*** Opening of DATA TO PROCESS ***

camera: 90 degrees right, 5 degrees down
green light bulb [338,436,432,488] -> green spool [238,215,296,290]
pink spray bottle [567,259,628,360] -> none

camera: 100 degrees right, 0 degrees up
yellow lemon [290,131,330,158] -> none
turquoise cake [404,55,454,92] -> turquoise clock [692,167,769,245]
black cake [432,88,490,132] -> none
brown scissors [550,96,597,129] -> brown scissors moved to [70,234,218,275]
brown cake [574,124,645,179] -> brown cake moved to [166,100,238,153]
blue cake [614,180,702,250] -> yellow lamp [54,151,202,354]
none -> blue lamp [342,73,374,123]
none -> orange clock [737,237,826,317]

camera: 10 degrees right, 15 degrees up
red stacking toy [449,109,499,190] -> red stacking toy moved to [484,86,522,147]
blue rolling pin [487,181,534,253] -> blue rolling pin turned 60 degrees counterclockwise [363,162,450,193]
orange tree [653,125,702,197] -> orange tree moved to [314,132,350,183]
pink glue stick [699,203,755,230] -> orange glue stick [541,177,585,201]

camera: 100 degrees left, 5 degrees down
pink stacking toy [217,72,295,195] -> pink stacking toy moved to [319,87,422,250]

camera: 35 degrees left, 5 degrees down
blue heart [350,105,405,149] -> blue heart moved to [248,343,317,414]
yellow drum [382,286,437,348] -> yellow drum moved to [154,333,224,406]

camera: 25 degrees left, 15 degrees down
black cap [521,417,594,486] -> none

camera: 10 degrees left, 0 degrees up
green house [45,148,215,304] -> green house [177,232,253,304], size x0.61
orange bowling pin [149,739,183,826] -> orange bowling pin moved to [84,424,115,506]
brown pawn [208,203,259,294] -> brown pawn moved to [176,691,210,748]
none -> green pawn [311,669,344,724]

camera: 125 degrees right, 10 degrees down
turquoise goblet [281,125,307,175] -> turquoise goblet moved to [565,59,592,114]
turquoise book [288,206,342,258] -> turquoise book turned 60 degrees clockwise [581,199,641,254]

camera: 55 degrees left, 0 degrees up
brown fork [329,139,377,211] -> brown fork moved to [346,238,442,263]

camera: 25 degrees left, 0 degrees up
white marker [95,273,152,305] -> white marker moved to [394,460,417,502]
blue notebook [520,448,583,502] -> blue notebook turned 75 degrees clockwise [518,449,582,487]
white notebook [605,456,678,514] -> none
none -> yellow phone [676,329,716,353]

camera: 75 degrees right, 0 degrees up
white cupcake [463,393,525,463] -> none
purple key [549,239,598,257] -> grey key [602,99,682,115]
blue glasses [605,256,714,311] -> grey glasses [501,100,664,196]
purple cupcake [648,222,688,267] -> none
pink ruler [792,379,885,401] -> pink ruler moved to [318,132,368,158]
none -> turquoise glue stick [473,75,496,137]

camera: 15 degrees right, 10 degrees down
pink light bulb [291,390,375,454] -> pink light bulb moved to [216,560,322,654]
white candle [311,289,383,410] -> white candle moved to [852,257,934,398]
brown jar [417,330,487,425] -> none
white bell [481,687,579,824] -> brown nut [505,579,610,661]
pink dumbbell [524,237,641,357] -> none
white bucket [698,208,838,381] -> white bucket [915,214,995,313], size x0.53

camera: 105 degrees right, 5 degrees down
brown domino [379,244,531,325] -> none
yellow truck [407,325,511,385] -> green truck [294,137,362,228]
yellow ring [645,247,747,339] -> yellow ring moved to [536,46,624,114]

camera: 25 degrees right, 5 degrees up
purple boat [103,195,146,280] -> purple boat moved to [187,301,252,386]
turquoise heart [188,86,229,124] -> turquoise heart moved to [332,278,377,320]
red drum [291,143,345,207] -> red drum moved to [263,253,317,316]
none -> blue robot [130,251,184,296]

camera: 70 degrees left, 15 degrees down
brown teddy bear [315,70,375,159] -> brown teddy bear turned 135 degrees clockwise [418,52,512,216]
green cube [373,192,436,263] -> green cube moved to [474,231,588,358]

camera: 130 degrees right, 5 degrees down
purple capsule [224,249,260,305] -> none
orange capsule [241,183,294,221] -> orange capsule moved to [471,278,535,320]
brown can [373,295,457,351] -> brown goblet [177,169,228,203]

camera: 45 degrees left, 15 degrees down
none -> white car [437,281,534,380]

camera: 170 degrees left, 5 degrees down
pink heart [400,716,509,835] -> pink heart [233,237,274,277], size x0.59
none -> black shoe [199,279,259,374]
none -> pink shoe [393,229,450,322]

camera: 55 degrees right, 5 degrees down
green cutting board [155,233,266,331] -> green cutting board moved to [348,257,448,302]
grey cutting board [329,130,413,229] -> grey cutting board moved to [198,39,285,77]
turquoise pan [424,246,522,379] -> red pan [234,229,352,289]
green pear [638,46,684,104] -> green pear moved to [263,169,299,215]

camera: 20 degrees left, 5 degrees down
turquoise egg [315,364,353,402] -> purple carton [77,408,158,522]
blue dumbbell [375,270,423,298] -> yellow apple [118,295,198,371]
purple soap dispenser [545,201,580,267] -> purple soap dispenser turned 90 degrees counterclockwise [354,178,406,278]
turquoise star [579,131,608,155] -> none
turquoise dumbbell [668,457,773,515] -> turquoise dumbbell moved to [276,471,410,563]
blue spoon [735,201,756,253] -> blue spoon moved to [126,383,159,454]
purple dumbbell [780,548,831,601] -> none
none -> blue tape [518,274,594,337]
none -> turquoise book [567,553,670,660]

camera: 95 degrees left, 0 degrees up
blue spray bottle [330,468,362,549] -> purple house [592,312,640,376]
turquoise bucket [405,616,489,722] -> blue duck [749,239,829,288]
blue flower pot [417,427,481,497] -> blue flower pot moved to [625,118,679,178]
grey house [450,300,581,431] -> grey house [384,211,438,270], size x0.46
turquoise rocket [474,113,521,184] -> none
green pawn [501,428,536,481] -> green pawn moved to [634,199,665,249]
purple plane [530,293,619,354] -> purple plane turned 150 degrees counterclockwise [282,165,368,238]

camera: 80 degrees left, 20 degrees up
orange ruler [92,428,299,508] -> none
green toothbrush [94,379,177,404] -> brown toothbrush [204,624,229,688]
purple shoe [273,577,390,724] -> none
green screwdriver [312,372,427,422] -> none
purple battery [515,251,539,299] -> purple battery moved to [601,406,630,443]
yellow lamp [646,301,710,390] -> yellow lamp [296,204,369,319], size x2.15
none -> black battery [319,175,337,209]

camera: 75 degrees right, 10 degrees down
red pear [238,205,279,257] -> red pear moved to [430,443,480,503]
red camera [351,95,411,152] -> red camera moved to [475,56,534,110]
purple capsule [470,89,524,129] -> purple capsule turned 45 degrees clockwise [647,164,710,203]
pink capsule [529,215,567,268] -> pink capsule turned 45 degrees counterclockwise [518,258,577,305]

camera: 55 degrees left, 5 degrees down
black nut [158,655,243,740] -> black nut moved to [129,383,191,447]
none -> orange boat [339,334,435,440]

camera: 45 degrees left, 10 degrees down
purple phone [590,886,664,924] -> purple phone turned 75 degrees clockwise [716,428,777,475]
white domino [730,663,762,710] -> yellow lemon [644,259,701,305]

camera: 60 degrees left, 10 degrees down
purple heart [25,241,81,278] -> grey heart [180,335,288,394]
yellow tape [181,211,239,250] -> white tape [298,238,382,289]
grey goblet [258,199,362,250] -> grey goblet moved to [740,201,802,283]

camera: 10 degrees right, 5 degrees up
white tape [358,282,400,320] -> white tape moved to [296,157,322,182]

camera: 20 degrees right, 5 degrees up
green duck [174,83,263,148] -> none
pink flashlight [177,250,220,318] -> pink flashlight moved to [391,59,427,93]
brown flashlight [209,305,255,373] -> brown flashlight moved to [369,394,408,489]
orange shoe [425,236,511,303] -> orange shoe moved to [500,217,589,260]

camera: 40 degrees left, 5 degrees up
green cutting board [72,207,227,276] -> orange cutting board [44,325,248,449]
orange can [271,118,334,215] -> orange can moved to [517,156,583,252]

*** Close of DATA TO PROCESS ***

_BRIEF_. Begin at the first line of the entries above and copy every line exactly, ending with the line that contains "black cake [432,88,490,132] -> none".

_THE ANSWER_.
camera: 90 degrees right, 5 degrees down
green light bulb [338,436,432,488] -> green spool [238,215,296,290]
pink spray bottle [567,259,628,360] -> none

camera: 100 degrees right, 0 degrees up
yellow lemon [290,131,330,158] -> none
turquoise cake [404,55,454,92] -> turquoise clock [692,167,769,245]
black cake [432,88,490,132] -> none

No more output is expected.